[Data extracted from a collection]

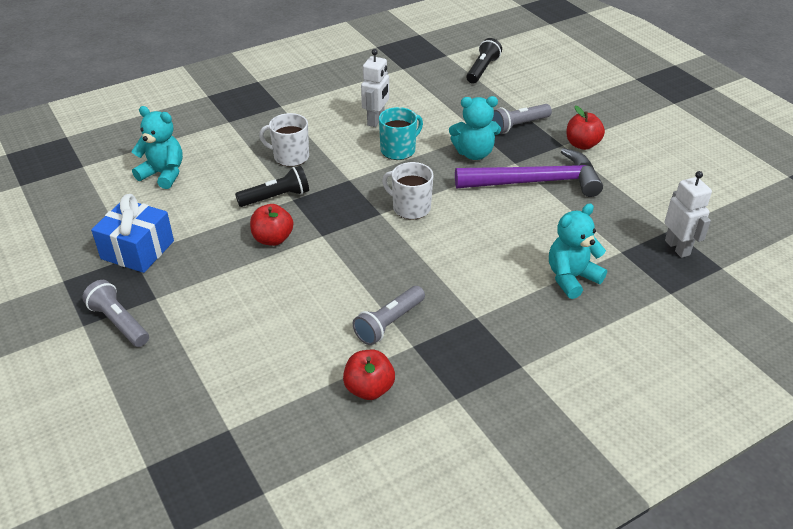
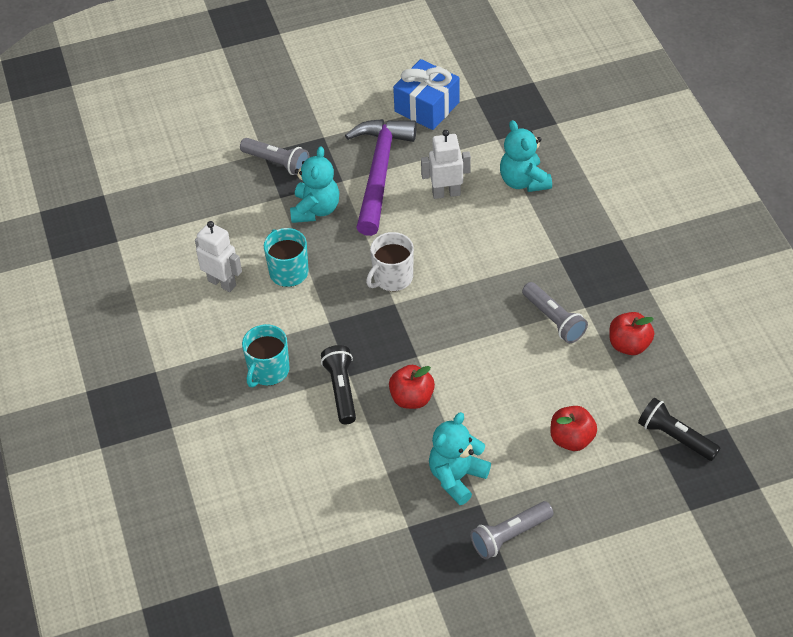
camera: 75 degrees left, 10 degrees up
(137, 250) = (398, 521): blue gift -> blue gift (427, 107)
(163, 174) = (263, 497): turquoise teddy bear -> turquoise teddy bear (457, 477)
(290, 156) = (268, 370): white mug -> turquoise mug
(482, 69) = (151, 168): black flashlight -> black flashlight (675, 437)
(518, 125) = (277, 163): grey flashlight -> grey flashlight turned 45 degrees counterclockwise
(582, 144) = (328, 122): red apple -> red apple (571, 439)
(677, 247) = (501, 101): white robot -> white robot (446, 193)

Problem to solve →
Provide only the count of lines in the data above that include the string "flashlight".

Task output →
2